--- START ---
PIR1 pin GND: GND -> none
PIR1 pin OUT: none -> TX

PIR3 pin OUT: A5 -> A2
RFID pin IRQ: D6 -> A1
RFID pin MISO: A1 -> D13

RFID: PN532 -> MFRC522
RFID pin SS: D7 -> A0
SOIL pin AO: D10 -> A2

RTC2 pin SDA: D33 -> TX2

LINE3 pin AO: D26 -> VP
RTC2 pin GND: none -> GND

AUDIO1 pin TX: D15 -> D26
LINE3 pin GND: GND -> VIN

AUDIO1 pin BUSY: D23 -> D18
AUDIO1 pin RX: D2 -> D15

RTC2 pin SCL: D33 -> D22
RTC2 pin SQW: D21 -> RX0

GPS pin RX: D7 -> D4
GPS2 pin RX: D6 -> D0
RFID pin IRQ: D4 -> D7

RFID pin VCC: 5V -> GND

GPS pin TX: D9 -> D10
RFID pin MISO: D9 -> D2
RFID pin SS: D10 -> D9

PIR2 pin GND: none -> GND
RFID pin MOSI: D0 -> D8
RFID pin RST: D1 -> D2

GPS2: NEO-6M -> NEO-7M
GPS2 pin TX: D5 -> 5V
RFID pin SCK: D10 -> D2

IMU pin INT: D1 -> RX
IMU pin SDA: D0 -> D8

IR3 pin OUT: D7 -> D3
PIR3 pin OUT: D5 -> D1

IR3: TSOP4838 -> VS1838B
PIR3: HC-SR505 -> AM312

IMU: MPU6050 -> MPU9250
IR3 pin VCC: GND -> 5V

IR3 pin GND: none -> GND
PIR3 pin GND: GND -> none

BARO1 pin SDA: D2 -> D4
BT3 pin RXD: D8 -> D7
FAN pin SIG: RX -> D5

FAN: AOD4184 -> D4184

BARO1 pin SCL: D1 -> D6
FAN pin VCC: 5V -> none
--- END ---
### Task description
Please transcribe the entries above exactly as written.

### Response to the task
PIR1 pin GND: GND -> none
PIR1 pin OUT: none -> TX

PIR3 pin OUT: A5 -> A2
RFID pin IRQ: D6 -> A1
RFID pin MISO: A1 -> D13

RFID: PN532 -> MFRC522
RFID pin SS: D7 -> A0
SOIL pin AO: D10 -> A2

RTC2 pin SDA: D33 -> TX2

LINE3 pin AO: D26 -> VP
RTC2 pin GND: none -> GND

AUDIO1 pin TX: D15 -> D26
LINE3 pin GND: GND -> VIN

AUDIO1 pin BUSY: D23 -> D18
AUDIO1 pin RX: D2 -> D15

RTC2 pin SCL: D33 -> D22
RTC2 pin SQW: D21 -> RX0

GPS pin RX: D7 -> D4
GPS2 pin RX: D6 -> D0
RFID pin IRQ: D4 -> D7

RFID pin VCC: 5V -> GND

GPS pin TX: D9 -> D10
RFID pin MISO: D9 -> D2
RFID pin SS: D10 -> D9

PIR2 pin GND: none -> GND
RFID pin MOSI: D0 -> D8
RFID pin RST: D1 -> D2

GPS2: NEO-6M -> NEO-7M
GPS2 pin TX: D5 -> 5V
RFID pin SCK: D10 -> D2

IMU pin INT: D1 -> RX
IMU pin SDA: D0 -> D8

IR3 pin OUT: D7 -> D3
PIR3 pin OUT: D5 -> D1

IR3: TSOP4838 -> VS1838B
PIR3: HC-SR505 -> AM312

IMU: MPU6050 -> MPU9250
IR3 pin VCC: GND -> 5V

IR3 pin GND: none -> GND
PIR3 pin GND: GND -> none

BARO1 pin SDA: D2 -> D4
BT3 pin RXD: D8 -> D7
FAN pin SIG: RX -> D5

FAN: AOD4184 -> D4184

BARO1 pin SCL: D1 -> D6
FAN pin VCC: 5V -> none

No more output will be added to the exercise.